> [Work instructions]
Report each line from the data below that holds the word "triangle".
------ Source data
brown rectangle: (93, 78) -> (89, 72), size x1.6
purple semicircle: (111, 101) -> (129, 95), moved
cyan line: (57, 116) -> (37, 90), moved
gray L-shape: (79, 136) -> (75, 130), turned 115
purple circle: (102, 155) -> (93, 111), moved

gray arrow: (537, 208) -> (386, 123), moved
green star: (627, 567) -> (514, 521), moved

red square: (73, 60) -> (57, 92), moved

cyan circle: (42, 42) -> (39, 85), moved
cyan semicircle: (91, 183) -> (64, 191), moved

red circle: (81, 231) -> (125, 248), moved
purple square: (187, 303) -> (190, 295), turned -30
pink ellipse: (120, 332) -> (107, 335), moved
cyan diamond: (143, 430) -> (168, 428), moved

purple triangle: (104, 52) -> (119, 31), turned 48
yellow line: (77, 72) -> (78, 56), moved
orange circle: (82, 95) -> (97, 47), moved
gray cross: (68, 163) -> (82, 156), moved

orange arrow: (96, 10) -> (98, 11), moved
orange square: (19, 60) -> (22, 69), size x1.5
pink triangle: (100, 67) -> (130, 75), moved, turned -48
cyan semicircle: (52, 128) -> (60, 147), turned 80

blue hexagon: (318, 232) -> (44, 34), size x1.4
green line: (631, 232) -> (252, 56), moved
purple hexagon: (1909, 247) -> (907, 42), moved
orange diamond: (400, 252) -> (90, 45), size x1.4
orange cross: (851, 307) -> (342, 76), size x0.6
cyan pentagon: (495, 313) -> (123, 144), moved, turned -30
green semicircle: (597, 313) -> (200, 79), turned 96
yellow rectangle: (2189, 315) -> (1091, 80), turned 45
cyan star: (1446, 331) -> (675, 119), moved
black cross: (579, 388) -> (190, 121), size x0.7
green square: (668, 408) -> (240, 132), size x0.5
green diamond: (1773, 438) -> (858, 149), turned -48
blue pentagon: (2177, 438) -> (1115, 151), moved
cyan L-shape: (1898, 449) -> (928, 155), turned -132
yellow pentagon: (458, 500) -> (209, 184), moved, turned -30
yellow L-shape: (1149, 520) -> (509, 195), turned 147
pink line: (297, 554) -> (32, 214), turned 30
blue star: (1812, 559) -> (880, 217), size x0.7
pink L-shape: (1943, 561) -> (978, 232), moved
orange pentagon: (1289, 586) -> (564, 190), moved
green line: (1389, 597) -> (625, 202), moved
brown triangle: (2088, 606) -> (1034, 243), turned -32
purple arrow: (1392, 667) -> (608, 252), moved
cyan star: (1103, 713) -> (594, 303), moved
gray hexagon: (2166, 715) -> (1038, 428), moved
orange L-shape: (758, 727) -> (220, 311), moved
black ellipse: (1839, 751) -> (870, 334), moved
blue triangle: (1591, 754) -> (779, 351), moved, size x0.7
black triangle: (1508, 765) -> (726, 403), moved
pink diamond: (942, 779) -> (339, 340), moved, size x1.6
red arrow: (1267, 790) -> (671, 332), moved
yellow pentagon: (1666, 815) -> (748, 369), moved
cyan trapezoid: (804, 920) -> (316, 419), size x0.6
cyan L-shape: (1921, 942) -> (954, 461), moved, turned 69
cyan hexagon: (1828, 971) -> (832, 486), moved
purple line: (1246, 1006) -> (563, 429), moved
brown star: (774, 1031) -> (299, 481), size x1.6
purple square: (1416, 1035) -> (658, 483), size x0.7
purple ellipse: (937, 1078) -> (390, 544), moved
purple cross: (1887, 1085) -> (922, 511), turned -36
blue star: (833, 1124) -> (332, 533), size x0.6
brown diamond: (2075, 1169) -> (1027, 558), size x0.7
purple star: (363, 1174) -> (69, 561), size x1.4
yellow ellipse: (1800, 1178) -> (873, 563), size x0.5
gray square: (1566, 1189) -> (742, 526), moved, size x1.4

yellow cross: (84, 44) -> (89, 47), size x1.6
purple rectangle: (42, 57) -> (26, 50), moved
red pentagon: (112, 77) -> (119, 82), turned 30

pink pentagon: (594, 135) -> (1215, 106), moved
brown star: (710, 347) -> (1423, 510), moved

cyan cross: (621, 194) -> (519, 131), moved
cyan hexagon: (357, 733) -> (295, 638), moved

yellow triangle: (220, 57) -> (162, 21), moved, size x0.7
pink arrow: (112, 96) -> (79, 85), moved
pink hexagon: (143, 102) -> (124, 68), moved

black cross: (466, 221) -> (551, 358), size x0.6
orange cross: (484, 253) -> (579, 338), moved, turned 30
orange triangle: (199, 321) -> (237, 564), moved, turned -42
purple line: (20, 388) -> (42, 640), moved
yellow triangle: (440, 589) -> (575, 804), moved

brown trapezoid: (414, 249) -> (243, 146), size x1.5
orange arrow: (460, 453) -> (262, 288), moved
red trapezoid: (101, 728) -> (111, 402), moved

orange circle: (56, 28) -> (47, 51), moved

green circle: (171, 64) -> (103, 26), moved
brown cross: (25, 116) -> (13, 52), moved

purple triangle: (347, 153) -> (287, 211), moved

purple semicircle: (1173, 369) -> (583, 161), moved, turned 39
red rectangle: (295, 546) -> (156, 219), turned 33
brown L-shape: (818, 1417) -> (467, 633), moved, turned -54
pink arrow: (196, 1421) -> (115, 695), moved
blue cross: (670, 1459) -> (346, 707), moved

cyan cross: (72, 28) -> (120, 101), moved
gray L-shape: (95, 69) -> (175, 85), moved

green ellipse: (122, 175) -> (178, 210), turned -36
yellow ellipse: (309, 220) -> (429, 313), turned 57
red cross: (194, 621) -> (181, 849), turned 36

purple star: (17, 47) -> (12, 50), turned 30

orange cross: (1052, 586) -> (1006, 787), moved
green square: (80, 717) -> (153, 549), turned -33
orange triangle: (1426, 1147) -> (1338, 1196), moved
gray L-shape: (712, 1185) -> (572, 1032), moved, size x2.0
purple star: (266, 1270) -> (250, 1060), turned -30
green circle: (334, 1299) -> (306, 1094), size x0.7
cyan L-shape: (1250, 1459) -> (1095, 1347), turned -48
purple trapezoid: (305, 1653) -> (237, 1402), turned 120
------------
> [Solution to this task]
purple triangle: (104, 52) -> (119, 31), turned 48
pink triangle: (100, 67) -> (130, 75), moved, turned -48
brown triangle: (2088, 606) -> (1034, 243), turned -32
blue triangle: (1591, 754) -> (779, 351), moved, size x0.7
black triangle: (1508, 765) -> (726, 403), moved
yellow triangle: (220, 57) -> (162, 21), moved, size x0.7
orange triangle: (199, 321) -> (237, 564), moved, turned -42
yellow triangle: (440, 589) -> (575, 804), moved
purple triangle: (347, 153) -> (287, 211), moved
orange triangle: (1426, 1147) -> (1338, 1196), moved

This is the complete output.